Start of Block

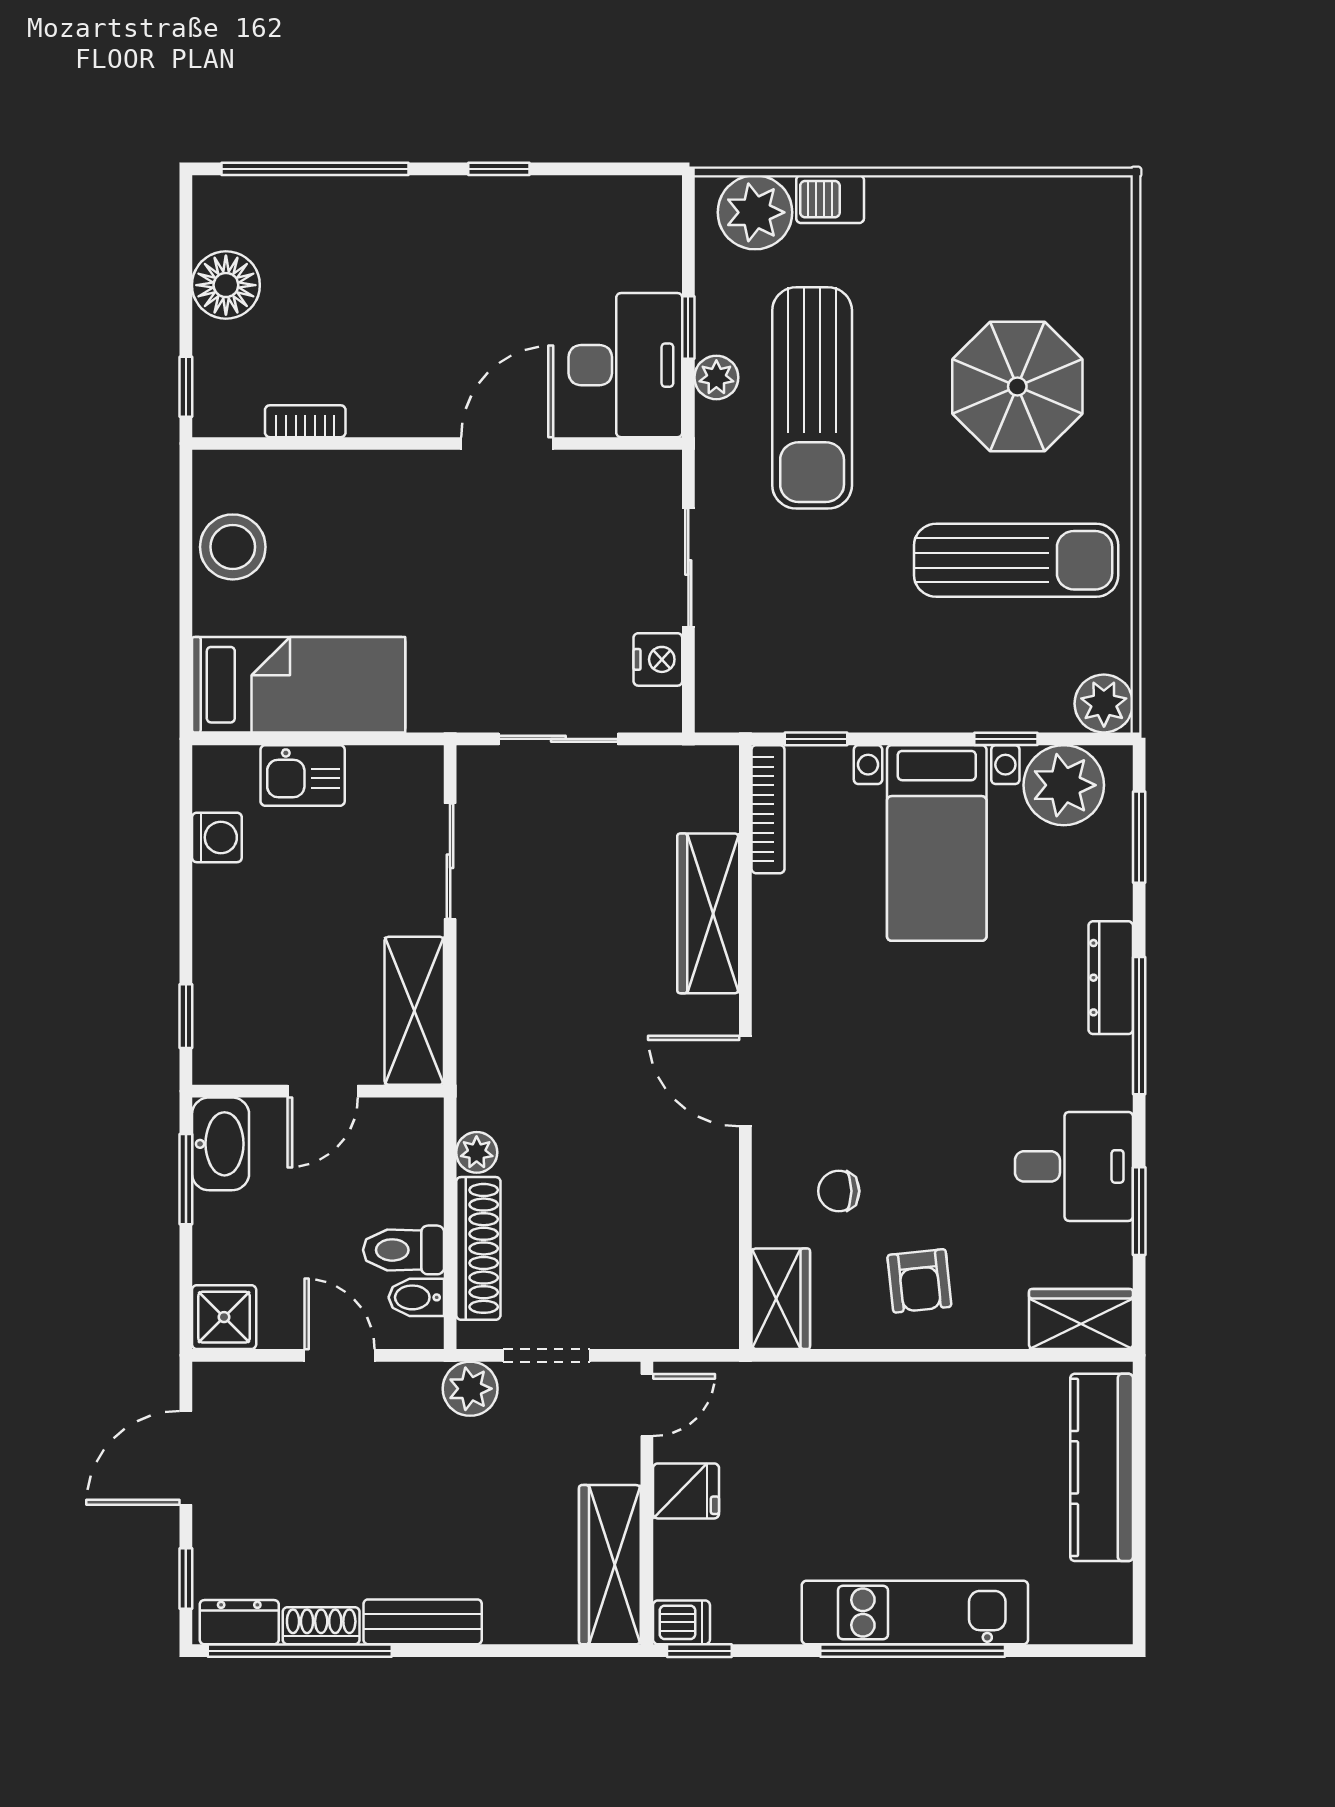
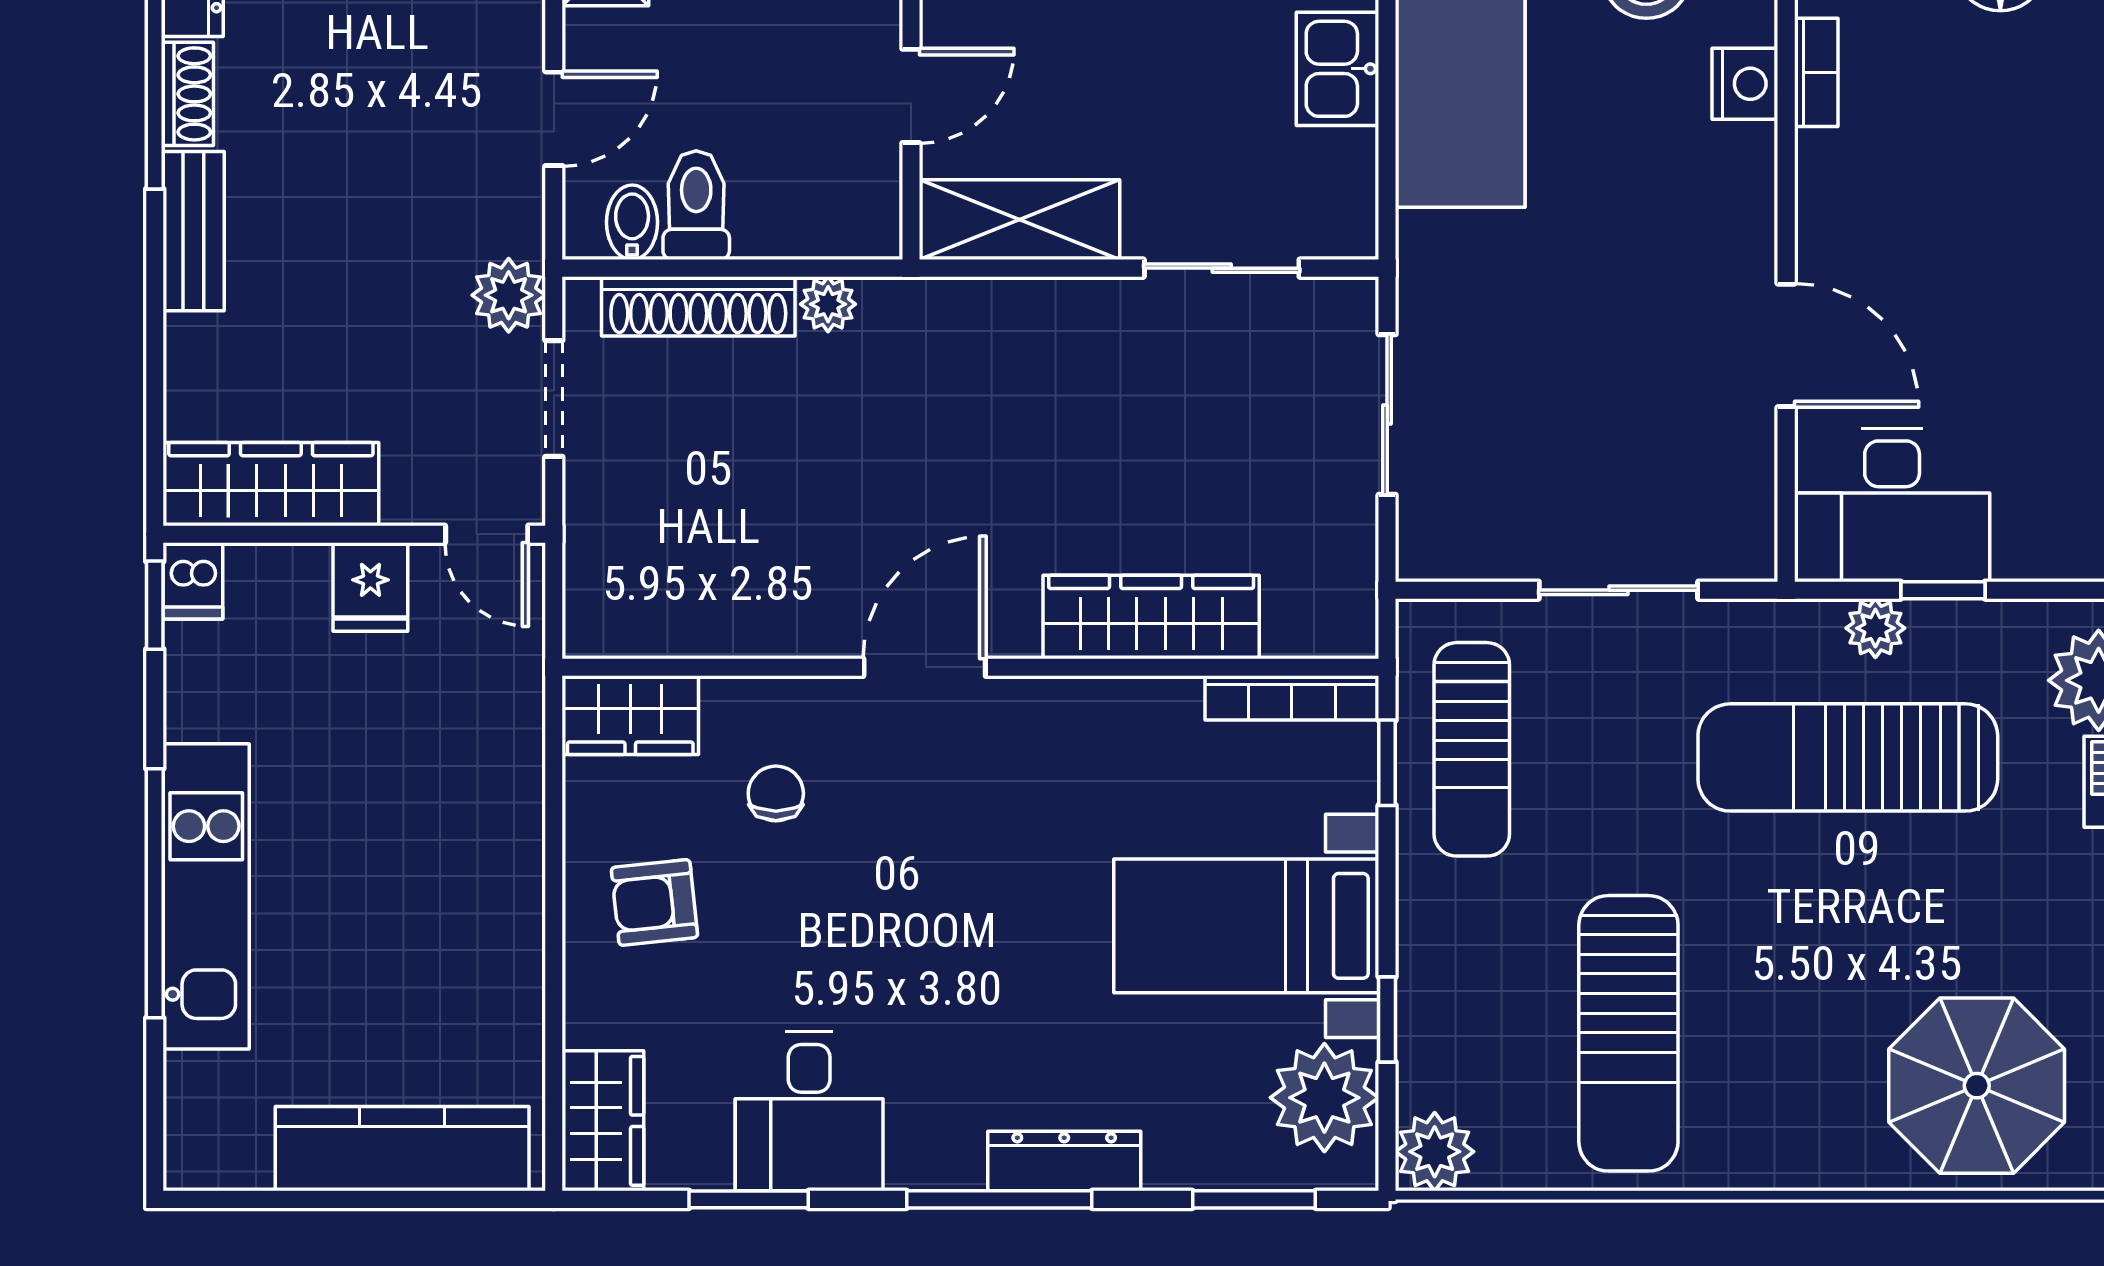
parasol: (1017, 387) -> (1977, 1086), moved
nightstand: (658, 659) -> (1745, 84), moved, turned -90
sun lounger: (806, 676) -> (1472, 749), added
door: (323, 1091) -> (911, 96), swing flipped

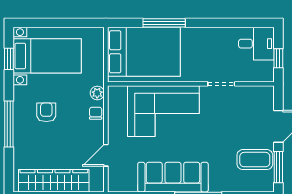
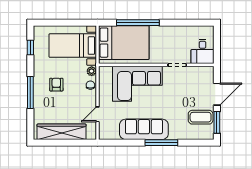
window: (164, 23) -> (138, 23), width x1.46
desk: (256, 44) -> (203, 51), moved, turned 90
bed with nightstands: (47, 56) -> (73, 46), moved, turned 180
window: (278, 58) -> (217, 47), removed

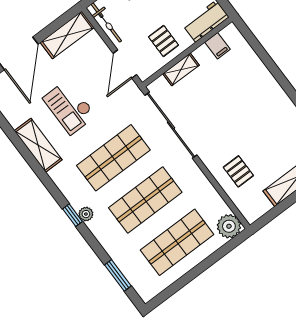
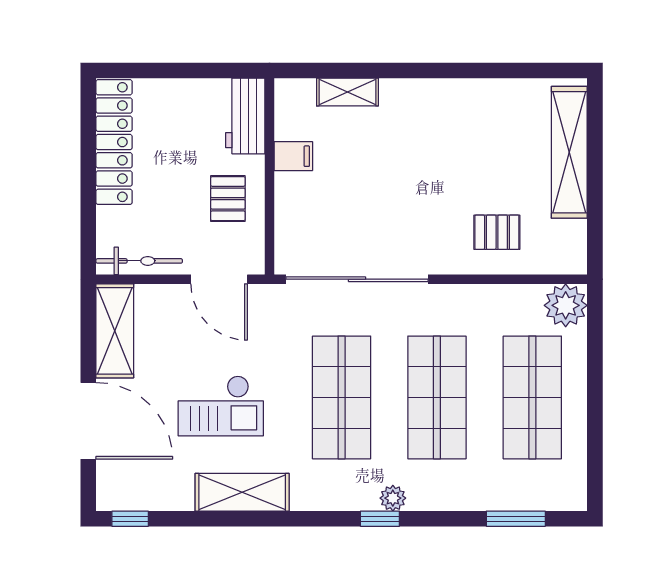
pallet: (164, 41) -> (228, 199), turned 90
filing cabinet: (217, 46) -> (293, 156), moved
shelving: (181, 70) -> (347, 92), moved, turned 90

End of Block

Scan the records above and show every line in which the word "turned" occurs.

> **Output below**:
nightstand: (658, 659) -> (1745, 84), moved, turned -90
desk: (256, 44) -> (203, 51), moved, turned 90
bed with nightstands: (47, 56) -> (73, 46), moved, turned 180
pallet: (164, 41) -> (228, 199), turned 90
shelving: (181, 70) -> (347, 92), moved, turned 90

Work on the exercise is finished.